> _What you will do_:
Give back exactly the stretch of data below from the line holding "AUDIO pin RX: D2 -> D5" through the line holding "BUTTON1 pin VCC: none -> 3V3", both ends included, and leave the remaining lines out.

Data entries

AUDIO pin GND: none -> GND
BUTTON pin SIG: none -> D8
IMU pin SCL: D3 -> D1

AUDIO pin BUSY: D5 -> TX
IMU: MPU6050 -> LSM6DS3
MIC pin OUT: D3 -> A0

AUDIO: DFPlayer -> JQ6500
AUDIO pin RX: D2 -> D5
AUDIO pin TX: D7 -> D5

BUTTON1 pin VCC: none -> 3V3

---

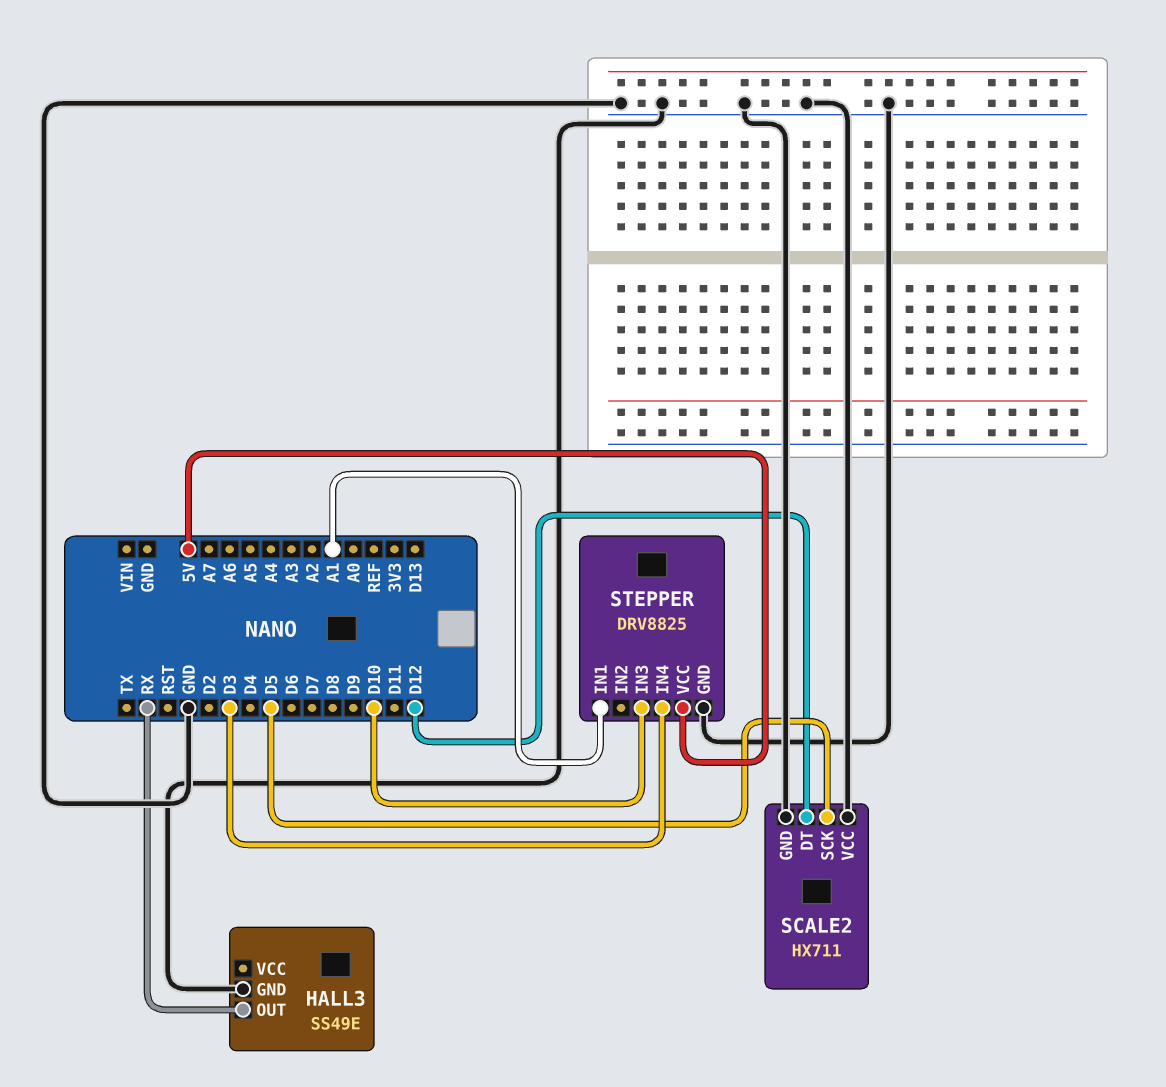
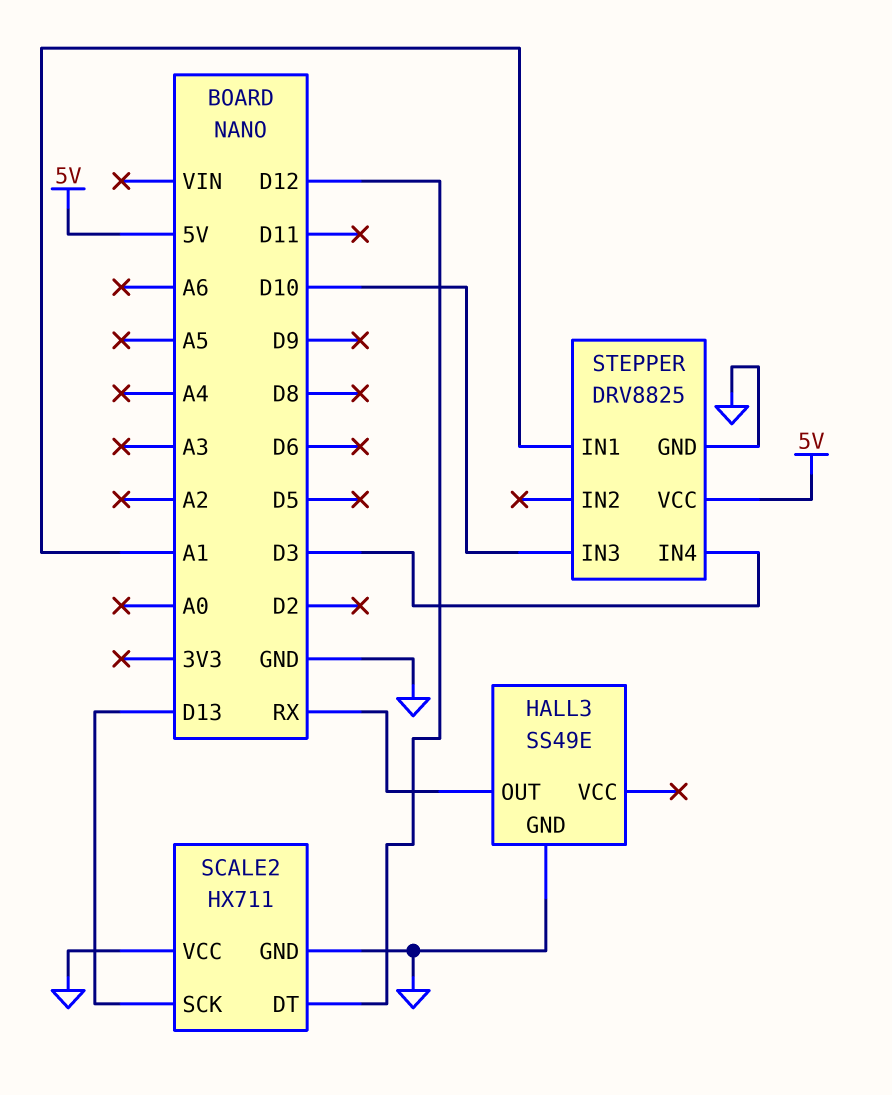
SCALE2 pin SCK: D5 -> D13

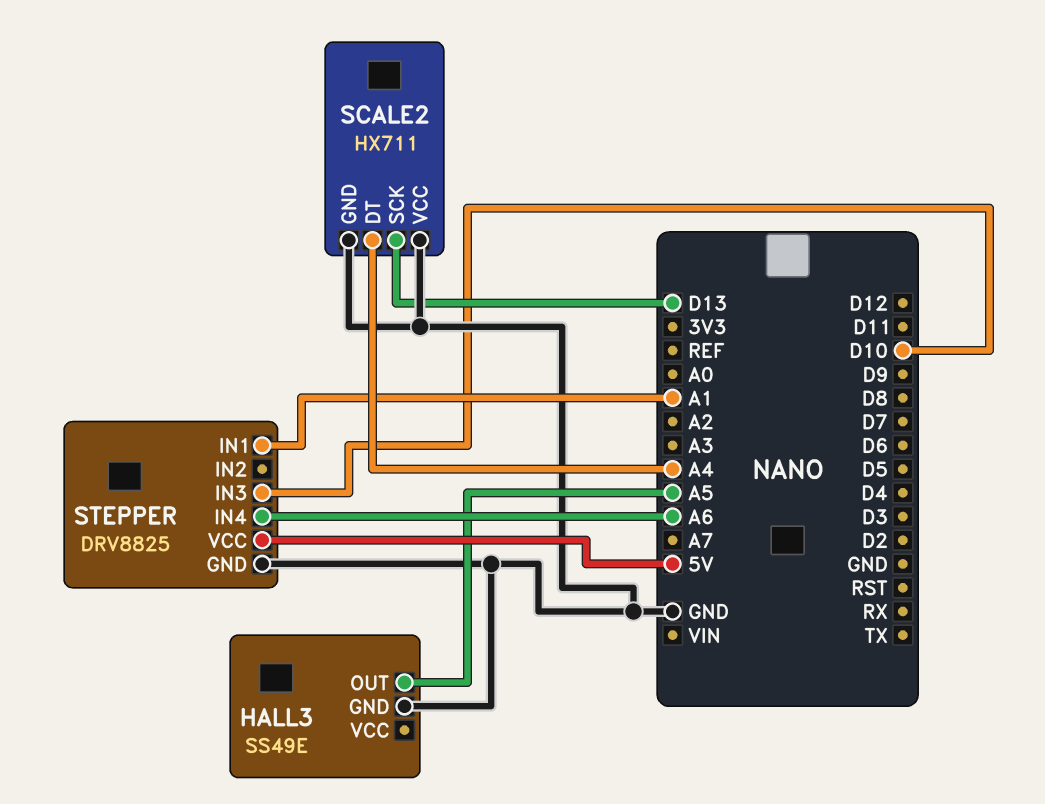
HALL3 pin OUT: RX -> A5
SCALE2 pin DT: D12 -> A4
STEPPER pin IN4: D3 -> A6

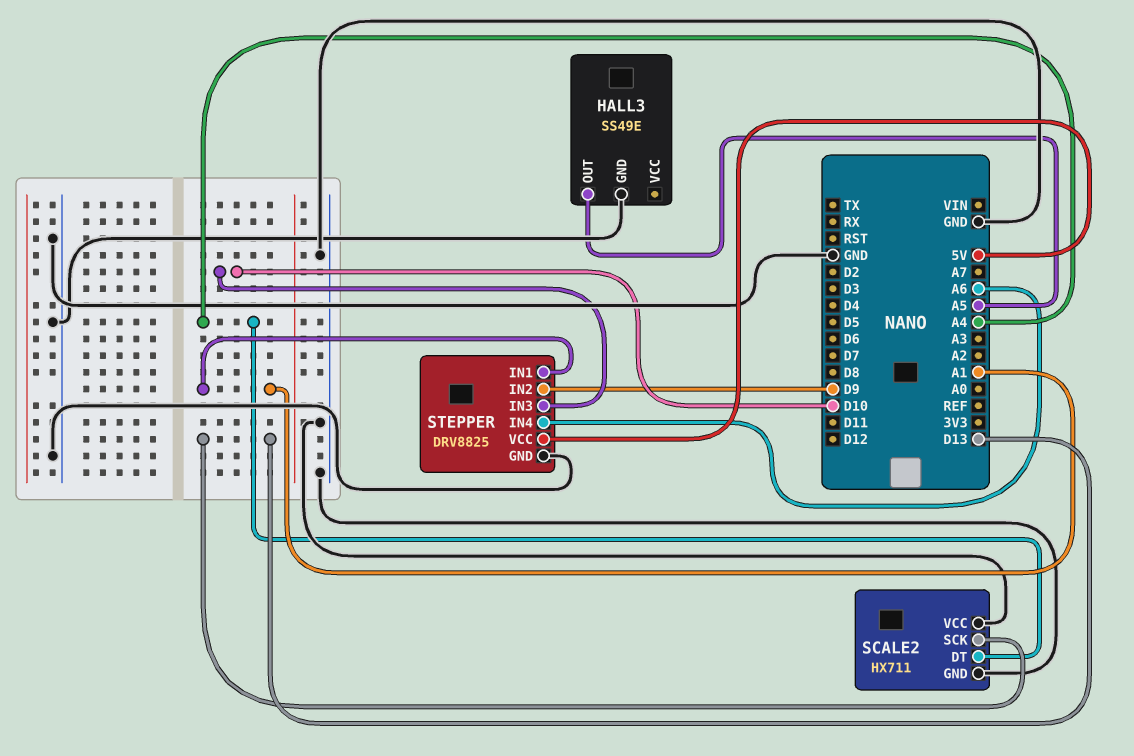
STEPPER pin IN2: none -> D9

> _Reply_:
AUDIO pin RX: D2 -> D5
AUDIO pin TX: D7 -> D5

BUTTON1 pin VCC: none -> 3V3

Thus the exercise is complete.